>>>

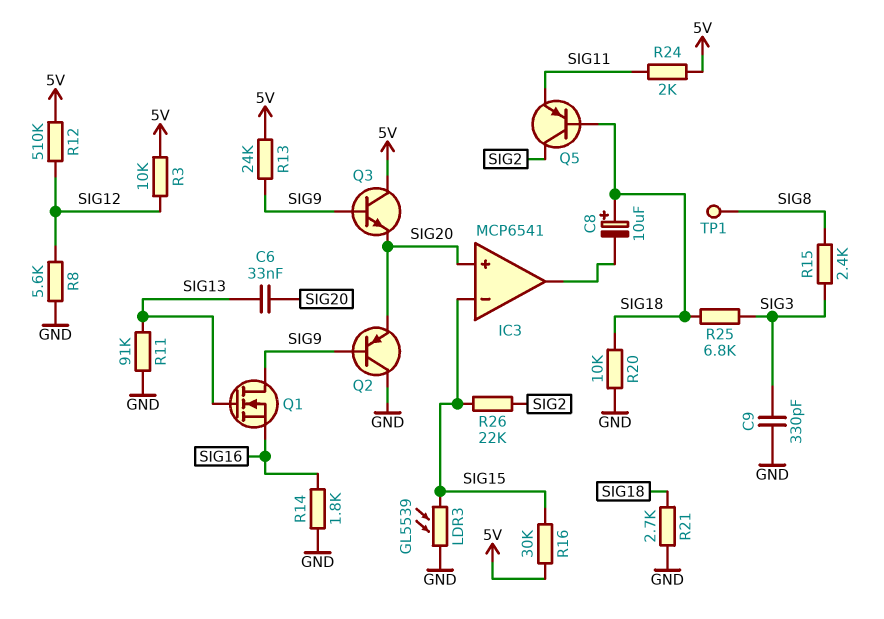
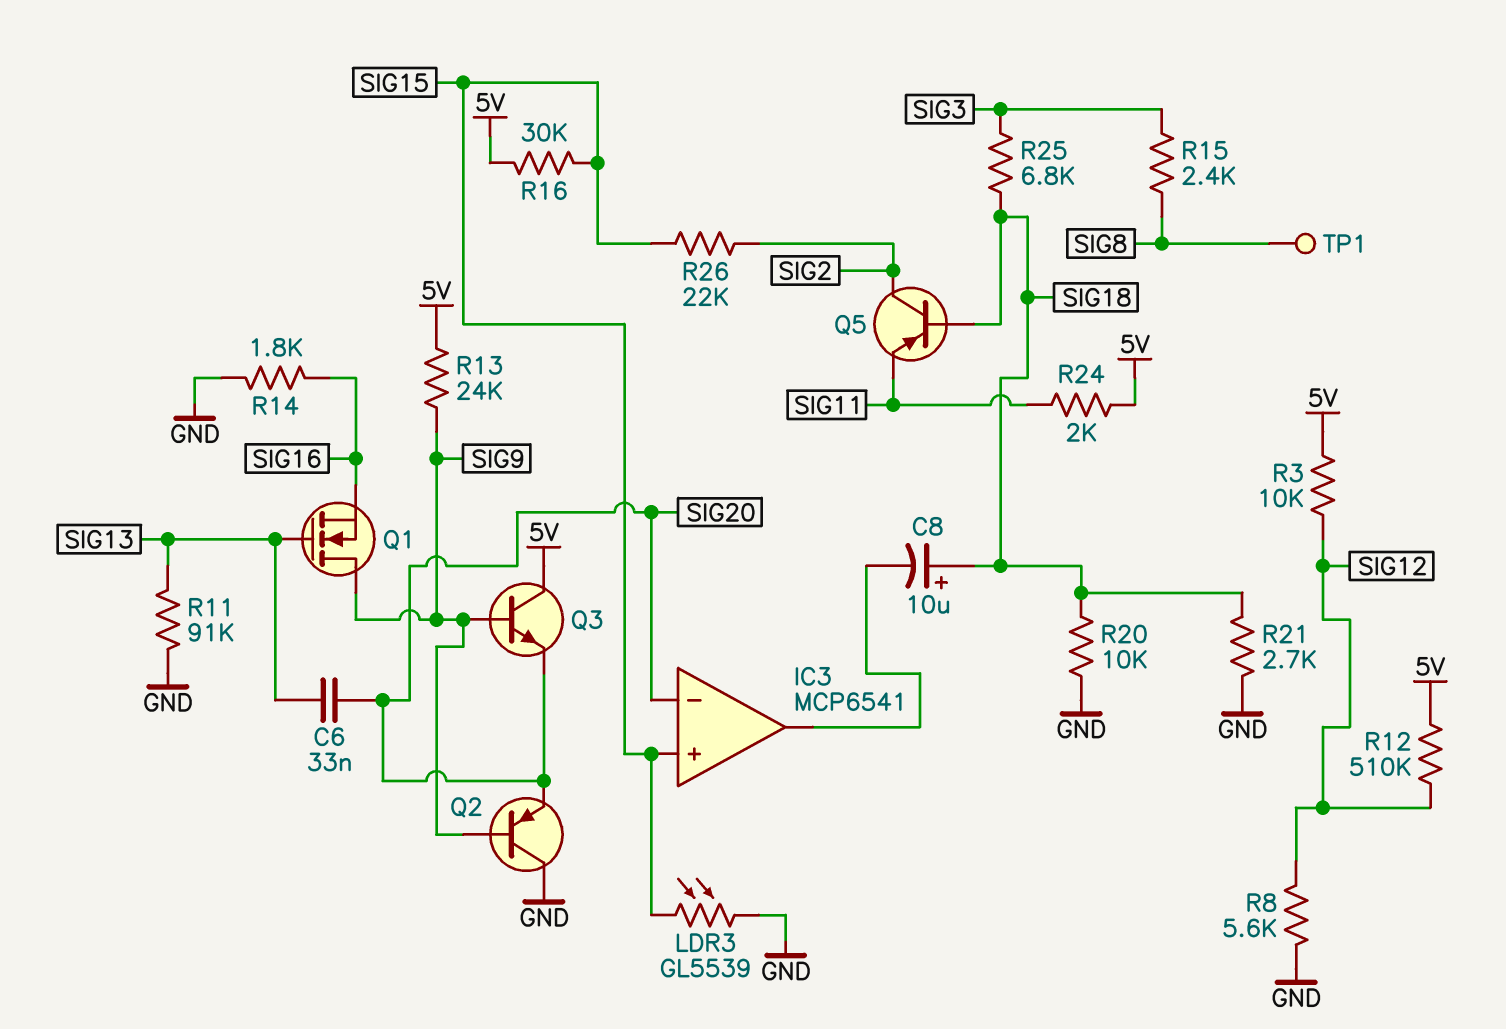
C9: 330pF (GND, SIG3) -> none
IC3 pin in+: SIG20 -> SIG15
IC3 pin in-: SIG15 -> SIG20

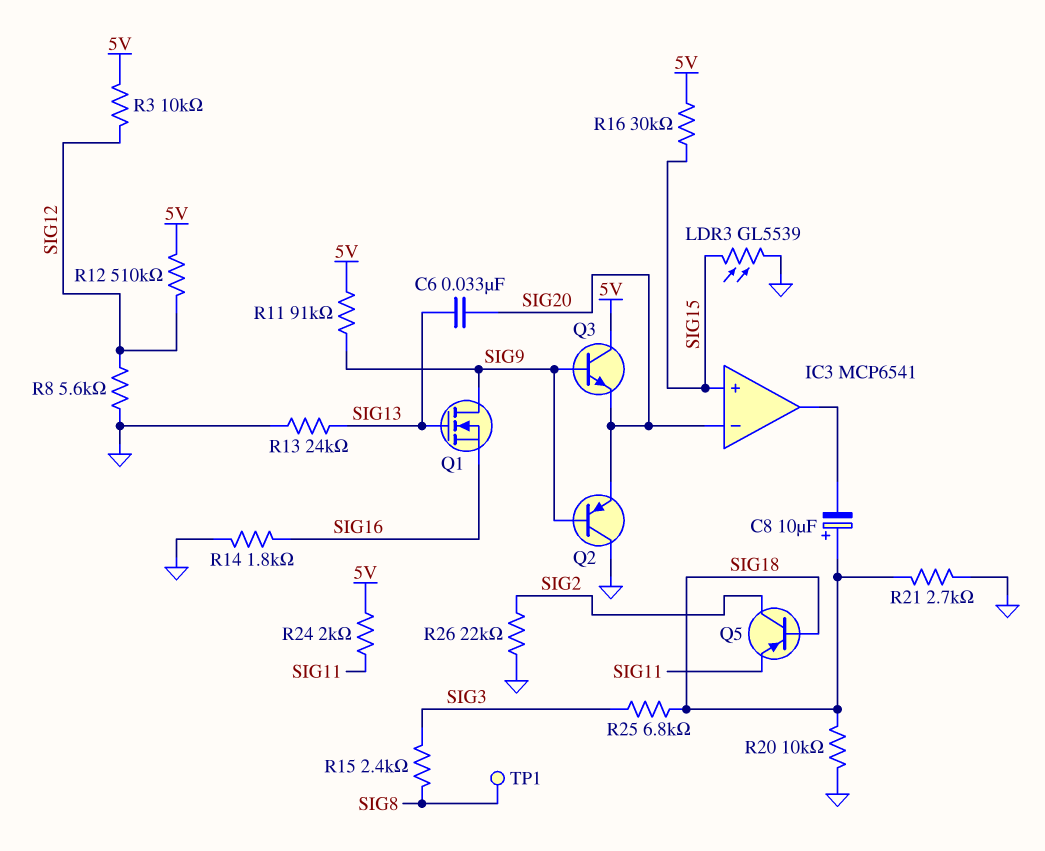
R11: 91k (GND, SIG13) -> 91k (5V, SIG9)
R13: 24k (5V, SIG9) -> 24k (GND, SIG13)
R26: 22k (SIG2, SIG15) -> 22k (GND, SIG2)

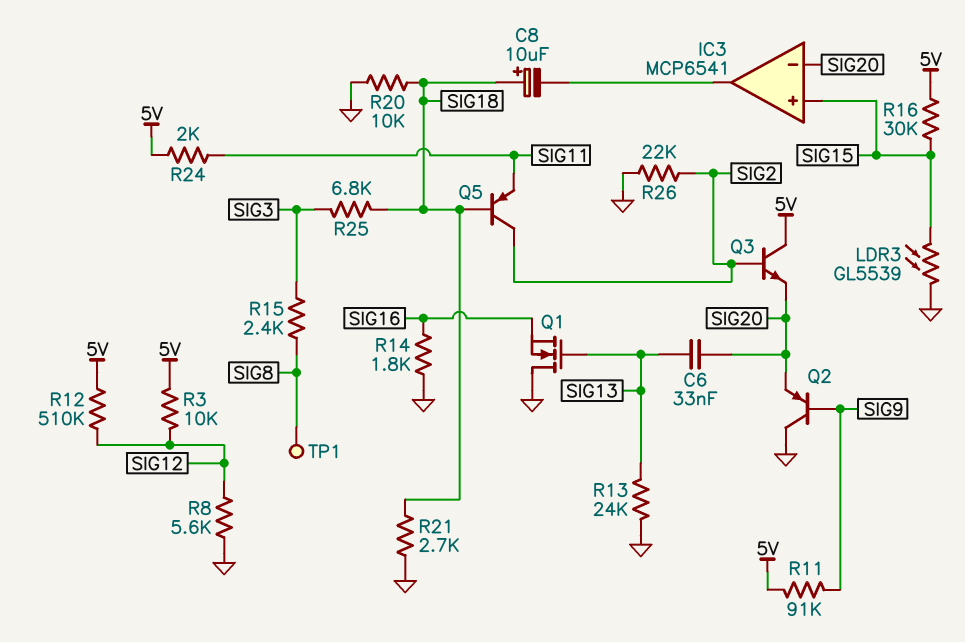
Q1: NMOS (G SIG13, D SIG9, S SIG16) -> NMOS (G SIG13, D GND, S SIG16)
Q3: NPN (B SIG9, C 5V, E SIG20) -> NPN (B SIG2, C 5V, E SIG20)

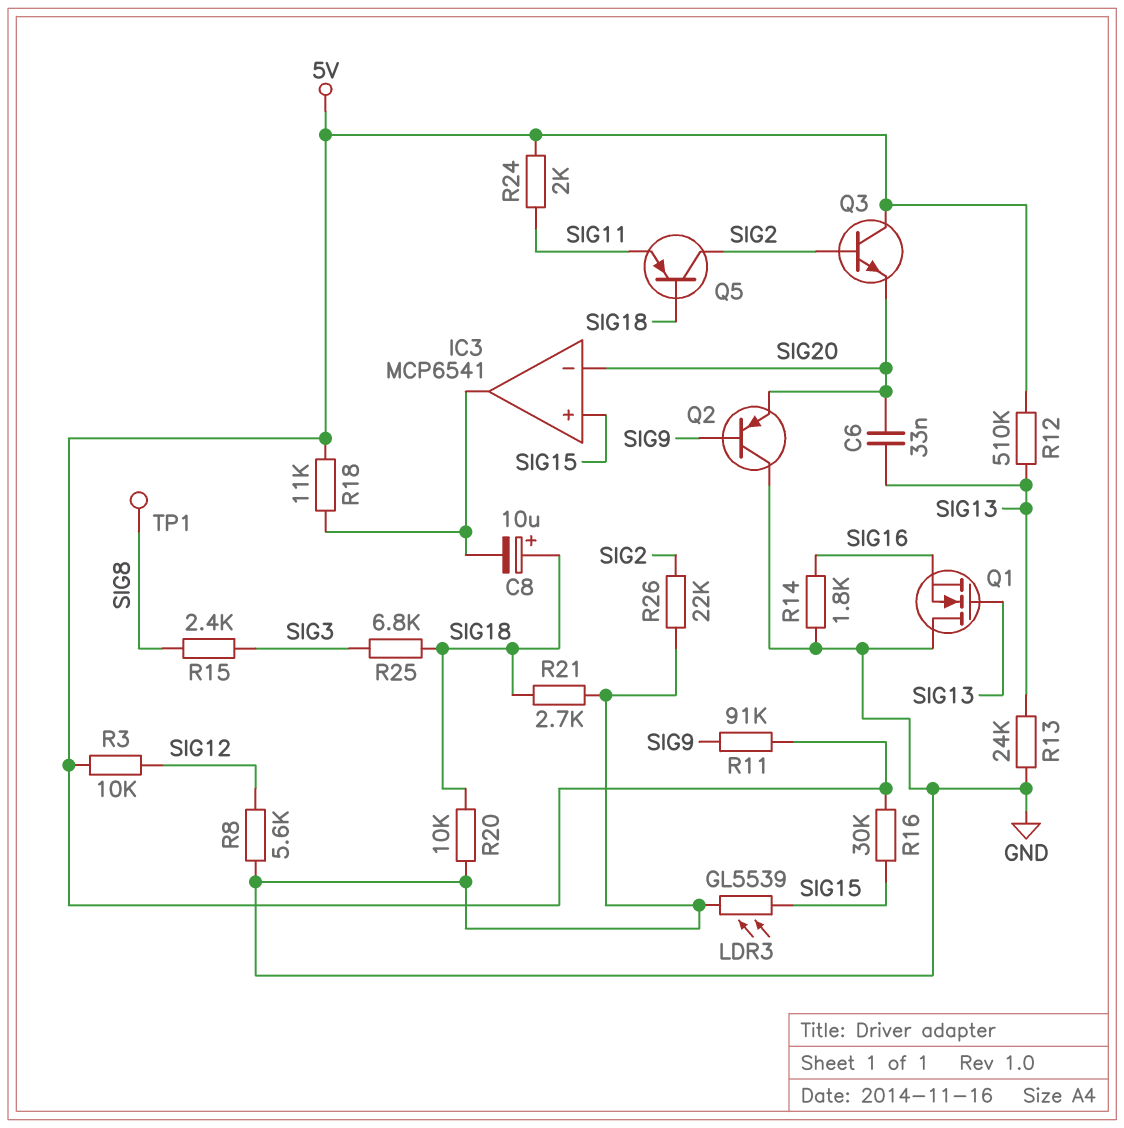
R12: 510k (5V, SIG12) -> 510k (5V, SIG13)
R18: none -> 11k (5V, IC3/out)

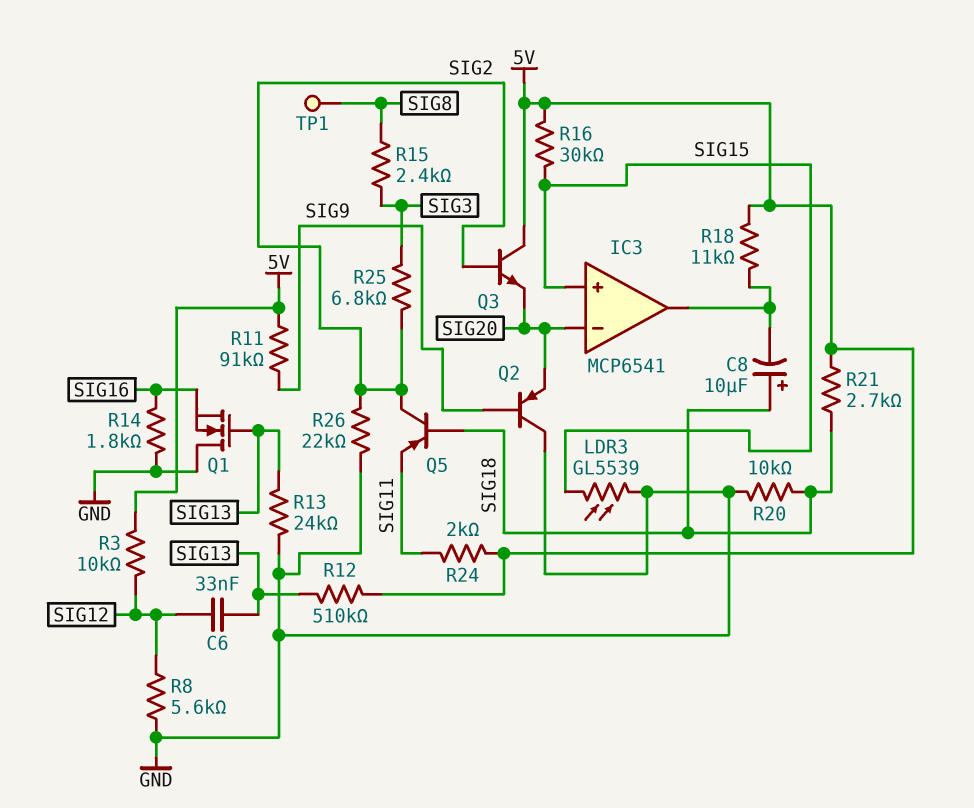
C6: 33nF (SIG13, SIG20) -> 33nF (SIG12, SIG13)
R21: 2.7k (GND, SIG18) -> 2.7k (5V, SIG18)
R25: 6.8k (SIG3, SIG18) -> 6.8k (SIG2, SIG3)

<<<

» Directions
Reproduce only the lines between the line with "R18: none -> 11k (5V, IC3/out)" and the final line of the records, both included, so that the copy matches them exactly and contains no pictures.

» Task output
R18: none -> 11k (5V, IC3/out)

C6: 33nF (SIG13, SIG20) -> 33nF (SIG12, SIG13)
R21: 2.7k (GND, SIG18) -> 2.7k (5V, SIG18)
R25: 6.8k (SIG3, SIG18) -> 6.8k (SIG2, SIG3)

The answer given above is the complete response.